• **Aim**
Change every "road class" in the records below to "road category", and leave all other text as it is.

• **Extracted entries**
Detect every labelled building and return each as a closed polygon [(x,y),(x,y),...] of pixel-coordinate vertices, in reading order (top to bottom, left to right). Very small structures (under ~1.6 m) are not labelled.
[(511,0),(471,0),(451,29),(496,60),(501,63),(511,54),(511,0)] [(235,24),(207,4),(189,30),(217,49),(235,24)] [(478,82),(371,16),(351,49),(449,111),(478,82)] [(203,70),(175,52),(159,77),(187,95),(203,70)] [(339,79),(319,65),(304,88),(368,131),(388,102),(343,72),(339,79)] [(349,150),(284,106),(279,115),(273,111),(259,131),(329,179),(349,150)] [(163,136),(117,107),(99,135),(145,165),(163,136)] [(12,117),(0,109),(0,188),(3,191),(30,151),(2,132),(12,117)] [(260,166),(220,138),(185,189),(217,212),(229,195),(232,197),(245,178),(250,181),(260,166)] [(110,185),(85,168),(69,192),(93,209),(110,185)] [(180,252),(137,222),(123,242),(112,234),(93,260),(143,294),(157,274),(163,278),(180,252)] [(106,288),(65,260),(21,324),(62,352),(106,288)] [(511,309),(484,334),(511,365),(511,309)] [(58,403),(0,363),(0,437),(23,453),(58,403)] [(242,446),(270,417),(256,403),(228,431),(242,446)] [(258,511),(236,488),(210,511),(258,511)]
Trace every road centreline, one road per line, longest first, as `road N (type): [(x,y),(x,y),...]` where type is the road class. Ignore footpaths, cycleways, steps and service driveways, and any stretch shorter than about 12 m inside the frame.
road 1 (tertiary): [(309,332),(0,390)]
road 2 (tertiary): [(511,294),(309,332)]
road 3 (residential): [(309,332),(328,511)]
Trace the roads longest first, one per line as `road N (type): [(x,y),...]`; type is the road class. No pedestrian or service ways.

• **Written answer**
Detect every labelled building and return each as a closed polygon [(x,y),(x,y),...] of pixel-coordinate vertices, in reading order (top to bottom, left to right). Very small structures (under ~1.6 m) are not labelled.
[(511,0),(471,0),(451,29),(496,60),(501,63),(511,54),(511,0)] [(235,24),(207,4),(189,30),(217,49),(235,24)] [(478,82),(371,16),(351,49),(449,111),(478,82)] [(203,70),(175,52),(159,77),(187,95),(203,70)] [(339,79),(319,65),(304,88),(368,131),(388,102),(343,72),(339,79)] [(349,150),(284,106),(279,115),(273,111),(259,131),(329,179),(349,150)] [(163,136),(117,107),(99,135),(145,165),(163,136)] [(12,117),(0,109),(0,188),(3,191),(30,151),(2,132),(12,117)] [(260,166),(220,138),(185,189),(217,212),(229,195),(232,197),(245,178),(250,181),(260,166)] [(110,185),(85,168),(69,192),(93,209),(110,185)] [(180,252),(137,222),(123,242),(112,234),(93,260),(143,294),(157,274),(163,278),(180,252)] [(106,288),(65,260),(21,324),(62,352),(106,288)] [(511,309),(484,334),(511,365),(511,309)] [(58,403),(0,363),(0,437),(23,453),(58,403)] [(242,446),(270,417),(256,403),(228,431),(242,446)] [(258,511),(236,488),(210,511),(258,511)]
Trace every road centreline, one road per line, longest first, as `road N (type): [(x,y),(x,y),...]` where type is the road category. Ignore footpaths, cycleways, steps and service driveways, and any stretch shorter than about 12 m inside the frame.
road 1 (tertiary): [(309,332),(0,390)]
road 2 (tertiary): [(511,294),(309,332)]
road 3 (residential): [(309,332),(328,511)]
Trace the roads longest first, one per line as `road N (type): [(x,y),...]`; type is the road category. No pedestrian or service ways.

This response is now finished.